**WHAT YOU WILL DO**
Having found the line containing "moved | gray" in the data below, reproduce that line and each one after it to the end, exactly, and include nothing else.
Content starts
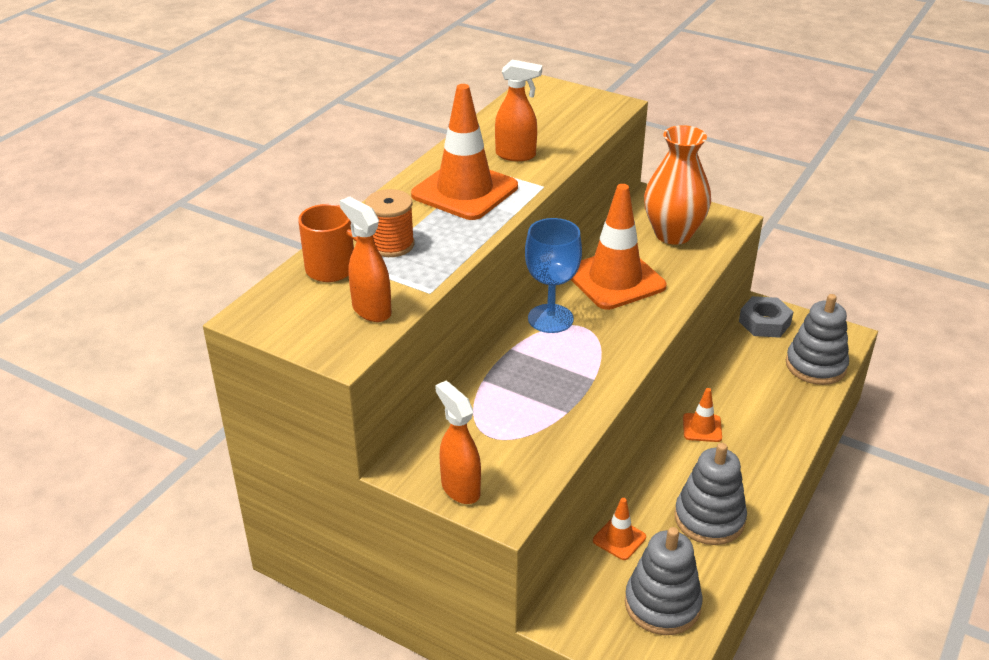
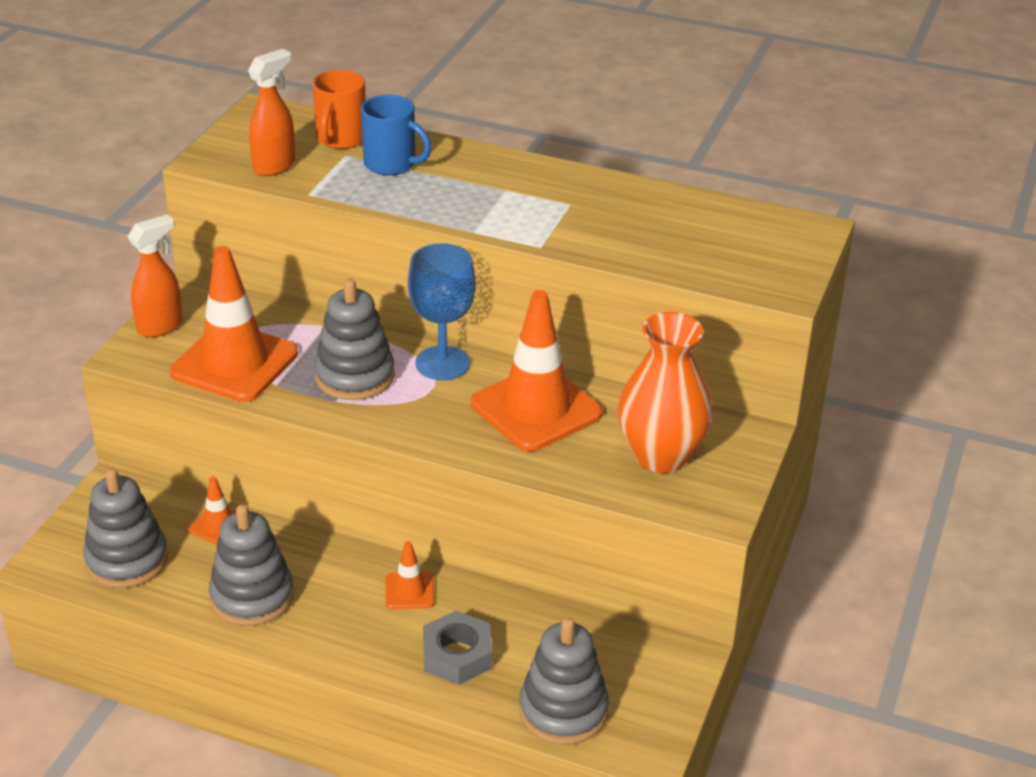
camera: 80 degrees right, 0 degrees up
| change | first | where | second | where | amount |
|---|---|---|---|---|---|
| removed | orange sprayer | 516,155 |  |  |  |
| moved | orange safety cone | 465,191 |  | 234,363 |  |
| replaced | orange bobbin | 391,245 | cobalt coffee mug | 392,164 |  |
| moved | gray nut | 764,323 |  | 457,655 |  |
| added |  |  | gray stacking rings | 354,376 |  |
Content ends
**FINISHED TASK**
| moved | gray nut | 764,323 |  | 457,655 |  |
| added |  |  | gray stacking rings | 354,376 |  |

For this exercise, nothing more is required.